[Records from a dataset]
━━━━━━━━━━━━━━━━━━━━
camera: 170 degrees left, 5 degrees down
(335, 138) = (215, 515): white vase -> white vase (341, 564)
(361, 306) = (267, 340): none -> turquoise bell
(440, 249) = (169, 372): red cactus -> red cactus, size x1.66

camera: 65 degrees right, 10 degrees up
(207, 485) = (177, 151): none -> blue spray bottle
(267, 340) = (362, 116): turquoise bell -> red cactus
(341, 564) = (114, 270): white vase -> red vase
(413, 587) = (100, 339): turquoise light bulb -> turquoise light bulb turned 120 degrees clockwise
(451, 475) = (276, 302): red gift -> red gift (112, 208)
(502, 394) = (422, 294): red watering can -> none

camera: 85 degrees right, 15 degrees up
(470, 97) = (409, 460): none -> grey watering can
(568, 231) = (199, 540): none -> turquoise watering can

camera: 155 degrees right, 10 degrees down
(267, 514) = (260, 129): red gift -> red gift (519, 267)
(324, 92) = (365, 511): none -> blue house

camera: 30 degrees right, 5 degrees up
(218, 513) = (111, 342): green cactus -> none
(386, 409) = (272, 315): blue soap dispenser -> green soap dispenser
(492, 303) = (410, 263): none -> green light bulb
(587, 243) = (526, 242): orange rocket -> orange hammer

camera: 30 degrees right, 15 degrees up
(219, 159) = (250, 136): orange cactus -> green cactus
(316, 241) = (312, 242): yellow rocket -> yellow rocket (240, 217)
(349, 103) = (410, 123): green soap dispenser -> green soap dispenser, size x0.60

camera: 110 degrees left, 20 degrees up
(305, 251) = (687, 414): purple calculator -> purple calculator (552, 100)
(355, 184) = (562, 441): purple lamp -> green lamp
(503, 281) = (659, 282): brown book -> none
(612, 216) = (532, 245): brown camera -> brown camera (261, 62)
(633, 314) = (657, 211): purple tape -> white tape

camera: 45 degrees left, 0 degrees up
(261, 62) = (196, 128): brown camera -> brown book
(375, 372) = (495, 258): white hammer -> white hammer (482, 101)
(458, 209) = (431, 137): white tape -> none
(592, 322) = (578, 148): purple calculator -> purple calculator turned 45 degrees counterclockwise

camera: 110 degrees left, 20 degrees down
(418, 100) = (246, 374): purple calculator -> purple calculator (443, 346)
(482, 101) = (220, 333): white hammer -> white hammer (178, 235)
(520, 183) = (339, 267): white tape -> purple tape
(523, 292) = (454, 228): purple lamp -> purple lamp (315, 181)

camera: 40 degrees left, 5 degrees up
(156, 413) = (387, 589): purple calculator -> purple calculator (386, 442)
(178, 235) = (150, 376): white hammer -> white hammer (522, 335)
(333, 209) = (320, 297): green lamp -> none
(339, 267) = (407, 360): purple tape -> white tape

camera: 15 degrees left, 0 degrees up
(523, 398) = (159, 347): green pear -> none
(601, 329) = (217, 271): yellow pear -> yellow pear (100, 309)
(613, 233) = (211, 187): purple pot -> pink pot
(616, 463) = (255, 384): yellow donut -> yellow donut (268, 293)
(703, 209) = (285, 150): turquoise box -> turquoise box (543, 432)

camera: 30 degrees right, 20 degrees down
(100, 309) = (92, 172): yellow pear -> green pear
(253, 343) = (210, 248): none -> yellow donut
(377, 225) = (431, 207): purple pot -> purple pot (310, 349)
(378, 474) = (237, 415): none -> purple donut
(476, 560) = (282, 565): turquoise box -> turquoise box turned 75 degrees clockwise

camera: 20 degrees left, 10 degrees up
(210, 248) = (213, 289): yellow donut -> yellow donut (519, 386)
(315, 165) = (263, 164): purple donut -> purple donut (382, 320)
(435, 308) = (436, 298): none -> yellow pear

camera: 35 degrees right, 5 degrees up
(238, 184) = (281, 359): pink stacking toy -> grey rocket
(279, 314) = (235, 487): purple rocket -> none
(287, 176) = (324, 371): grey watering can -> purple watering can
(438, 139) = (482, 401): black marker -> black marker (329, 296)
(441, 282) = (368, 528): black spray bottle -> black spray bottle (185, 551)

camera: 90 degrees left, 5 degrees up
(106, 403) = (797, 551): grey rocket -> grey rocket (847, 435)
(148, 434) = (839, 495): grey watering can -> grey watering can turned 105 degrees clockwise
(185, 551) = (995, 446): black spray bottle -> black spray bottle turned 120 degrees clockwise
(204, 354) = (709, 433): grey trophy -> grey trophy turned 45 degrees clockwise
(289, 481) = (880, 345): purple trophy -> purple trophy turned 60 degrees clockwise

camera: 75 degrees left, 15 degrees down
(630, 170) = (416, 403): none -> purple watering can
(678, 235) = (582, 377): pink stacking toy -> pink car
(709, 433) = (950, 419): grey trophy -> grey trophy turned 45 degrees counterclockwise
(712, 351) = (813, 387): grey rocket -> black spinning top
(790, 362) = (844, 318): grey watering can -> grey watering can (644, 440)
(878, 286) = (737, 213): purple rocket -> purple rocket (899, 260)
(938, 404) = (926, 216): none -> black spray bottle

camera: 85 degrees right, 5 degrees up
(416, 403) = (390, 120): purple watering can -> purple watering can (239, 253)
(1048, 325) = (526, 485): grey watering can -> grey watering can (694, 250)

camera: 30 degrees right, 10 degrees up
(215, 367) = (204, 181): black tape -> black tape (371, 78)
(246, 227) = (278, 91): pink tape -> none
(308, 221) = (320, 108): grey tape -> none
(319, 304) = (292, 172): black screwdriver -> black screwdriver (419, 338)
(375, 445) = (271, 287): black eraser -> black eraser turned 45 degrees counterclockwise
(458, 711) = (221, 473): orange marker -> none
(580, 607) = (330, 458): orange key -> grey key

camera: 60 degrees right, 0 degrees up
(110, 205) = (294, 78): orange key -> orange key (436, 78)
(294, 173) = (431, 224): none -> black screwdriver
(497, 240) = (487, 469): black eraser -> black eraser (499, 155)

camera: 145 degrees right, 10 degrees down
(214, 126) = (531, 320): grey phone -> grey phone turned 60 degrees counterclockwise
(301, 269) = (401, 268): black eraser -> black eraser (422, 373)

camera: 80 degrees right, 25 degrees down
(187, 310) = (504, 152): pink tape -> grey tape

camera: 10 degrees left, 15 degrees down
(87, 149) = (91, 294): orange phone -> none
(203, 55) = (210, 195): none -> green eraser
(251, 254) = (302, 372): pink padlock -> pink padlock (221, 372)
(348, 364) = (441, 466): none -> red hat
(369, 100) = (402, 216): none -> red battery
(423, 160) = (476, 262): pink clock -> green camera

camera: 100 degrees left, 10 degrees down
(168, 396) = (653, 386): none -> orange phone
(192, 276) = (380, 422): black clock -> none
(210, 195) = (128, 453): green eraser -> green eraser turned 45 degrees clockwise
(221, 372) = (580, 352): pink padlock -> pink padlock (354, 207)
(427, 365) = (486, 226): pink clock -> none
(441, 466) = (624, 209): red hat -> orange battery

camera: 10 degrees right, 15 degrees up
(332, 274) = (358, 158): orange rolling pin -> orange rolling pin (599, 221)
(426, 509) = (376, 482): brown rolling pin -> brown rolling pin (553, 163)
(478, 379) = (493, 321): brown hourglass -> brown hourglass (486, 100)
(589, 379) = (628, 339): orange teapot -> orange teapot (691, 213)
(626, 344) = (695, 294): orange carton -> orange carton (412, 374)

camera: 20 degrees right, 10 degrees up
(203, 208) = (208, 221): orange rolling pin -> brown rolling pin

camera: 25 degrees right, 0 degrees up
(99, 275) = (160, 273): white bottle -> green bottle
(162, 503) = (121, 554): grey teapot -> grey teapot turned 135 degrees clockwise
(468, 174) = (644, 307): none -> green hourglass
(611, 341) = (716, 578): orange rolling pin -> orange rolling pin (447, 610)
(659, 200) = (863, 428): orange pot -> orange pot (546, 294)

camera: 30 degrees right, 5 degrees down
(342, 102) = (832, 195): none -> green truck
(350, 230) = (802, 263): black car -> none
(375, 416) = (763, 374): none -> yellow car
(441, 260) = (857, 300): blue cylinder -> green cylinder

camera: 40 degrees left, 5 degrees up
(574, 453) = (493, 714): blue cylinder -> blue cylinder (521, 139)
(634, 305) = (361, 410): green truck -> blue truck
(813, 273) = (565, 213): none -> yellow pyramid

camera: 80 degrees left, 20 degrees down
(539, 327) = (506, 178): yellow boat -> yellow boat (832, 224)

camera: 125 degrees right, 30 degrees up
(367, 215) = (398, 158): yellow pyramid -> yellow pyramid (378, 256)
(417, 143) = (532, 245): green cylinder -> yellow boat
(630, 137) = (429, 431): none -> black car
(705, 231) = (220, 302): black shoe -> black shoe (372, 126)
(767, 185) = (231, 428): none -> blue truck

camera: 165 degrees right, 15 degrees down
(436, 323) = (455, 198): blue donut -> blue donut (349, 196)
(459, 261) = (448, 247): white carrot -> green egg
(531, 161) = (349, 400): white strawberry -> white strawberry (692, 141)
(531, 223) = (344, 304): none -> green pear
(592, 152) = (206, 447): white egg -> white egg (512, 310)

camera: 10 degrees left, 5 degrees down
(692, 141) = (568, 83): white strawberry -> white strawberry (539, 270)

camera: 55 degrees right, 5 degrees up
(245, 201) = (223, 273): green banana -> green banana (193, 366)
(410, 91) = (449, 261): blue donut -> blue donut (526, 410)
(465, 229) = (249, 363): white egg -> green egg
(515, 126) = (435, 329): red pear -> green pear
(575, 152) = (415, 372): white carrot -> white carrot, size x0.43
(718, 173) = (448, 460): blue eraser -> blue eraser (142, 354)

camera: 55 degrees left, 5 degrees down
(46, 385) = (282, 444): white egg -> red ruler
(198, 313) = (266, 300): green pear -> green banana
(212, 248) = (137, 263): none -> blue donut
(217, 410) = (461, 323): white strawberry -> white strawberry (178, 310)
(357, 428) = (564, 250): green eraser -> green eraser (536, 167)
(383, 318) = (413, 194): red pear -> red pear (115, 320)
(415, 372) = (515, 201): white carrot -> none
━━━━━━━━━━━━━━━━━━━━
Task to carry out » Among the entries above, the lines between the ones containing "(361, 306) = (267, 340): none" and "(568, 231) = (199, 540): none", inclusive, are to be transcribed exactly. No other line is to be given.

Output »
(361, 306) = (267, 340): none -> turquoise bell
(440, 249) = (169, 372): red cactus -> red cactus, size x1.66

camera: 65 degrees right, 10 degrees up
(207, 485) = (177, 151): none -> blue spray bottle
(267, 340) = (362, 116): turquoise bell -> red cactus
(341, 564) = (114, 270): white vase -> red vase
(413, 587) = (100, 339): turquoise light bulb -> turquoise light bulb turned 120 degrees clockwise
(451, 475) = (276, 302): red gift -> red gift (112, 208)
(502, 394) = (422, 294): red watering can -> none

camera: 85 degrees right, 15 degrees up
(470, 97) = (409, 460): none -> grey watering can
(568, 231) = (199, 540): none -> turquoise watering can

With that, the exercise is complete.